## WORK REQUEST
One number is the whole answer: how many lines of the material hold "BARO".

## PROVIDED MATERIAL
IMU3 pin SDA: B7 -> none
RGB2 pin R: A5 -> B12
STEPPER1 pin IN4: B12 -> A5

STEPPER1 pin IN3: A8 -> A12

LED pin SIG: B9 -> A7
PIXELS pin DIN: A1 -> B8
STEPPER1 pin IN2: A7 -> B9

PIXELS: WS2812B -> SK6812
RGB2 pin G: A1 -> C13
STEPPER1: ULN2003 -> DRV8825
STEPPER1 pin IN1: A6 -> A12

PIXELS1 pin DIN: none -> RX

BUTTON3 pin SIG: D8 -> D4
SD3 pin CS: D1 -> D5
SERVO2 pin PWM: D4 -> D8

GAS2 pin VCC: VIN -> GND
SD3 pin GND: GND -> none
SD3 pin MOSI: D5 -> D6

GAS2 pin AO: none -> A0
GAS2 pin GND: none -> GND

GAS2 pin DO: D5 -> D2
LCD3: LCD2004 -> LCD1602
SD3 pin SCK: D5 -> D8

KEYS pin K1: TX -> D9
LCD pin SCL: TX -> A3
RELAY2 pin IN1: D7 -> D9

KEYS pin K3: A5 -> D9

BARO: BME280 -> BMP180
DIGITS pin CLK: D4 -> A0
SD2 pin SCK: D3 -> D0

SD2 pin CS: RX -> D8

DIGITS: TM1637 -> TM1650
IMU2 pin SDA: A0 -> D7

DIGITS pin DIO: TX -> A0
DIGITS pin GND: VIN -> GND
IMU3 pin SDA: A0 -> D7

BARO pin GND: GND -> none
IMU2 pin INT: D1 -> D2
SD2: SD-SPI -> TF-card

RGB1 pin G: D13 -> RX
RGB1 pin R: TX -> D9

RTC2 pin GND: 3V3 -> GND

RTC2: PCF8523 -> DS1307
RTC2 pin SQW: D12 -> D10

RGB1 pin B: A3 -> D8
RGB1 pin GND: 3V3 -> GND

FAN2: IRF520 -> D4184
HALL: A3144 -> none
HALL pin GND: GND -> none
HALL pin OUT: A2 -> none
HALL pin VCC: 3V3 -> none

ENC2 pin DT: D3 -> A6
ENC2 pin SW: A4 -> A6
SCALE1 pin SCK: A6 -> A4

## SOLUTION TO THE EXERCISE
2